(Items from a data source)
☆ ☆ ☆

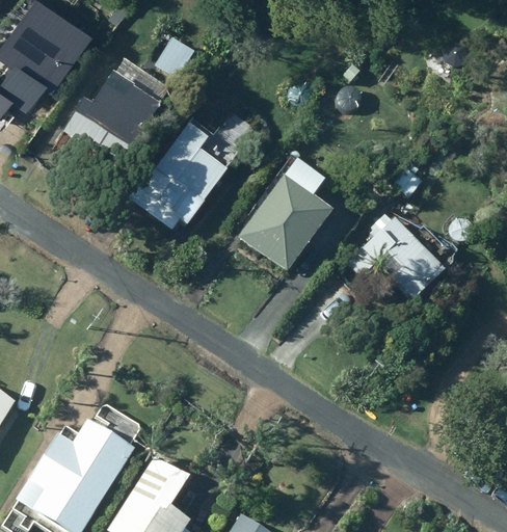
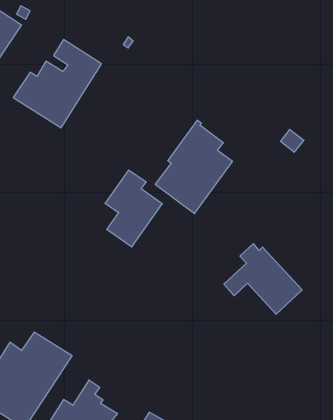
building: [155,127,225,221] -> [105,170,162,247]
building: [348,212,445,299] -> [224,244,302,314]

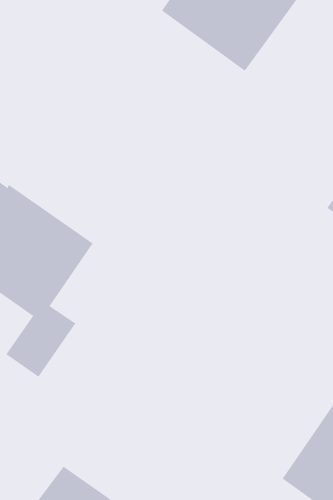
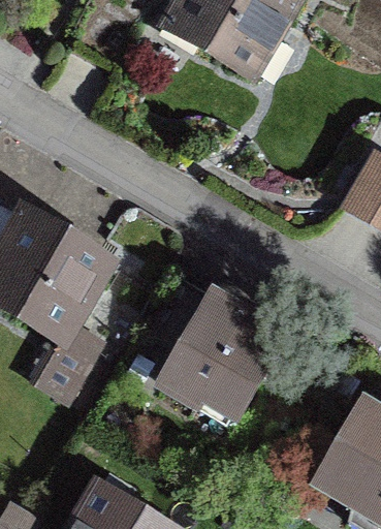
building: none -> [126,280,276,416]

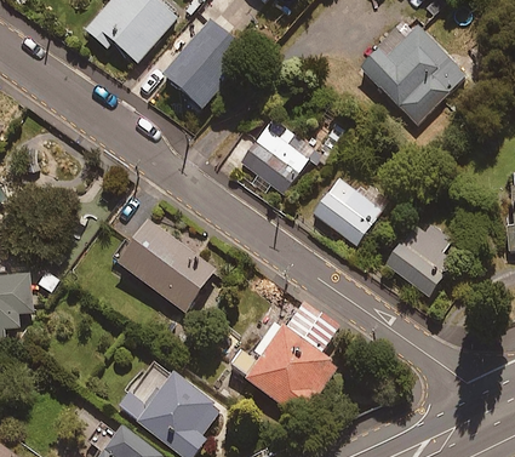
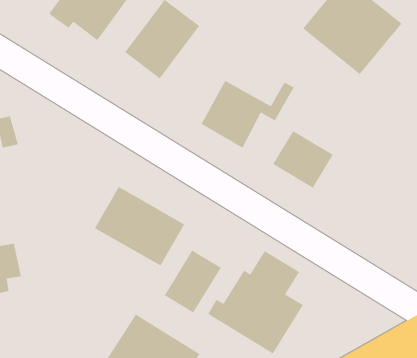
building: [387,219,453,292] -> none
building: none -> [164,250,222,314]

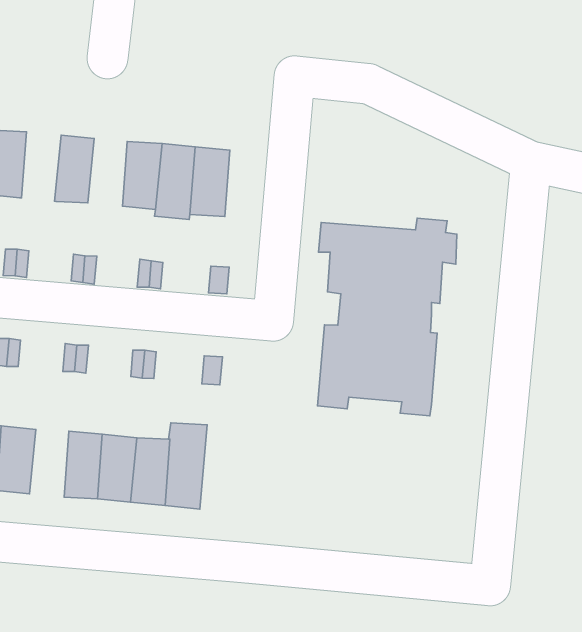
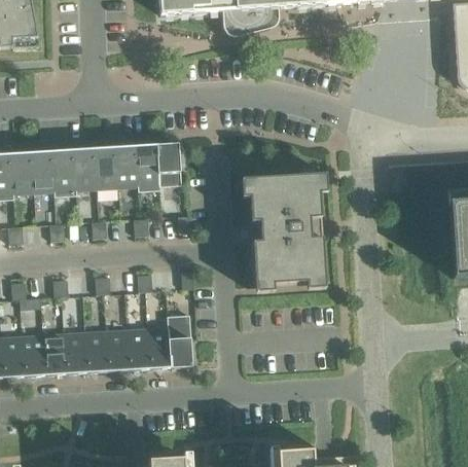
building: none -> [51,148,76,195]
building: none -> [94,146,117,187]
building: none -> [84,329,108,371]

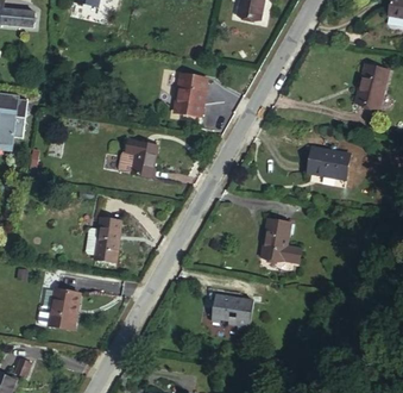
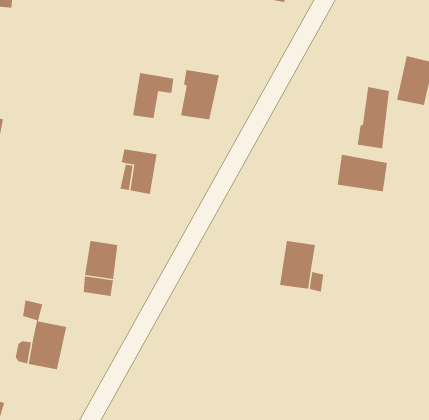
building: none -> [132,72,174,119]
building: none -> [357,86,390,149]
building: [208,295,251,333] -> none

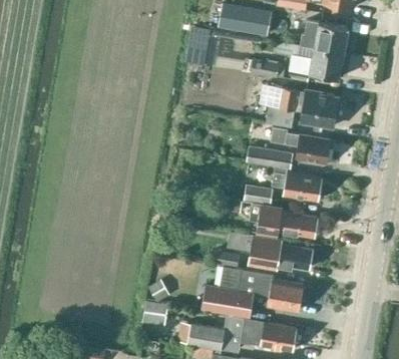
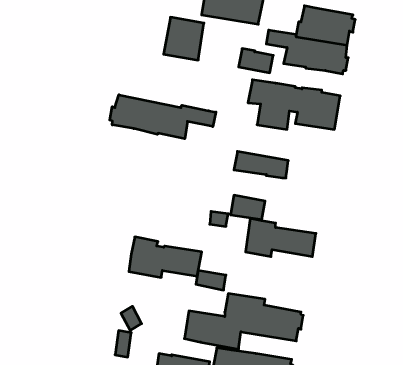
building: none -> [110,95,216,139]
building: [270,127,331,163] -> none
building: [271,167,324,201] -> none
building: [249,236,312,271] -> [129,237,202,277]

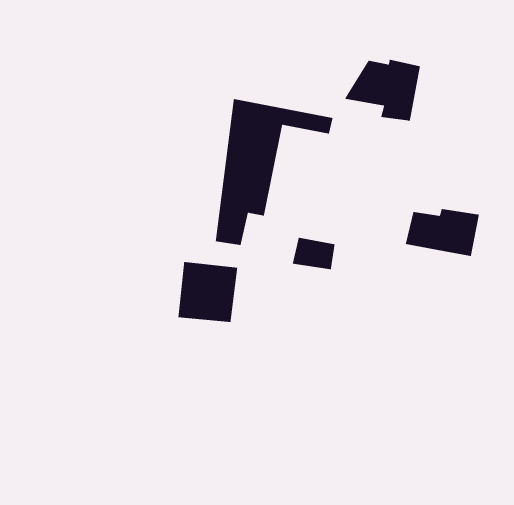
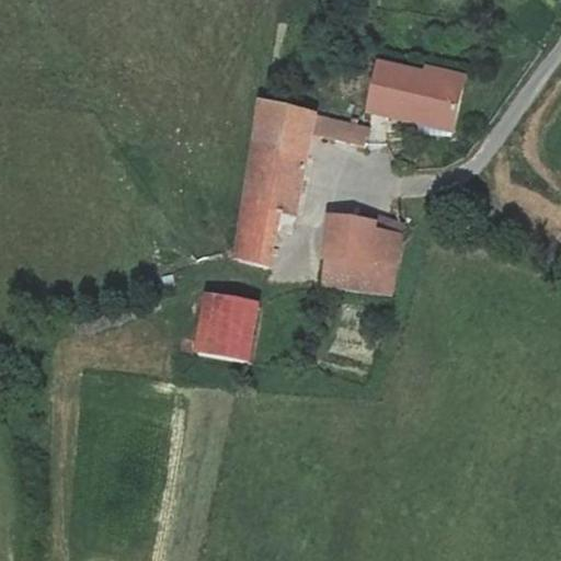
building: none -> [365,59,402,102]
building: [405,208,480,257] -> [327,217,408,270]

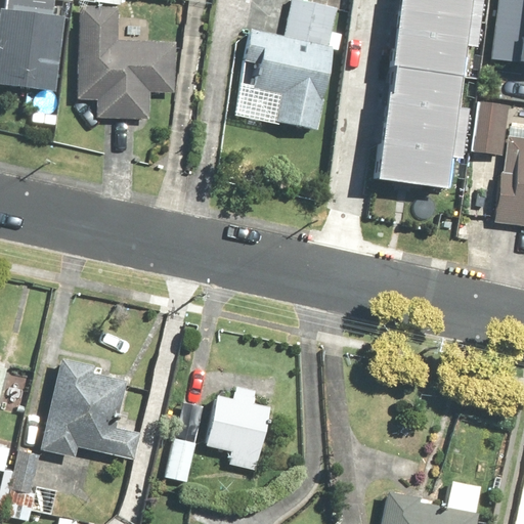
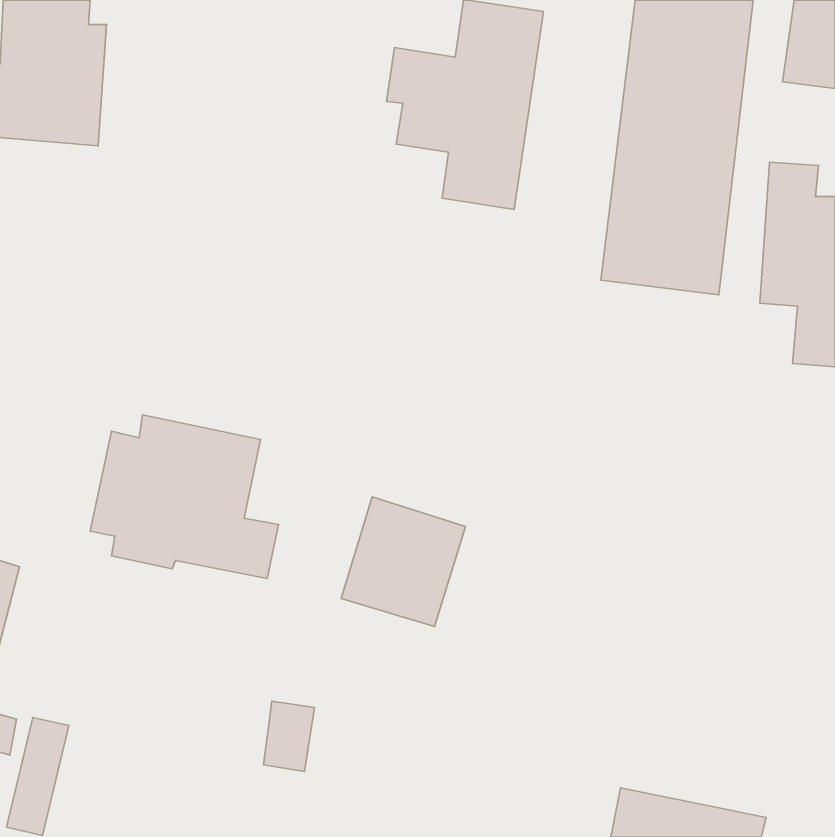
building: [77,6,179,120] -> none
building: [27,360,144,463] -> [90,415,278,579]
building: [201,387,278,468] -> [341,497,465,626]

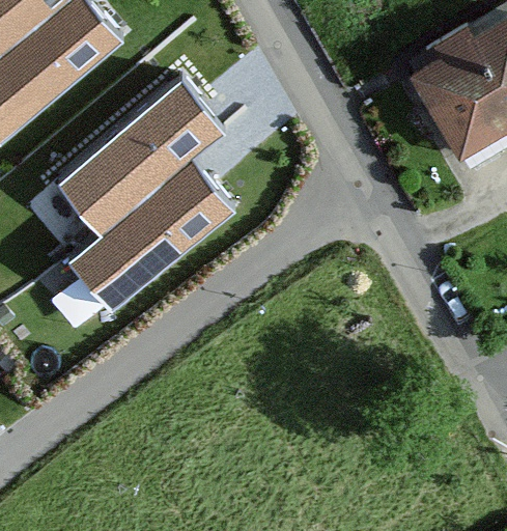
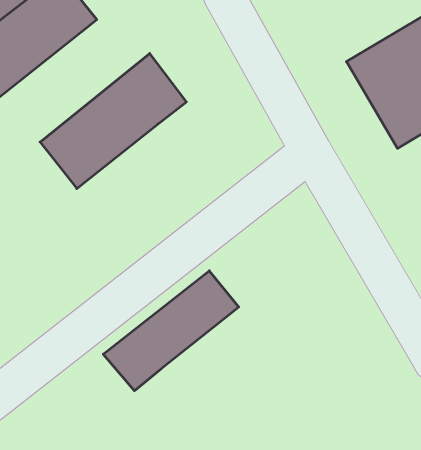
building: [69,157,235,309] -> none
building: none -> [103,271,239,391]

☆ ☆ ☆

**Request**.
Word for word, retype the lines from the one containing "building: [69,157,235,309] -> none" through the final line of the data, including both ends and nothing more.

**Problem solution**.
building: [69,157,235,309] -> none
building: none -> [103,271,239,391]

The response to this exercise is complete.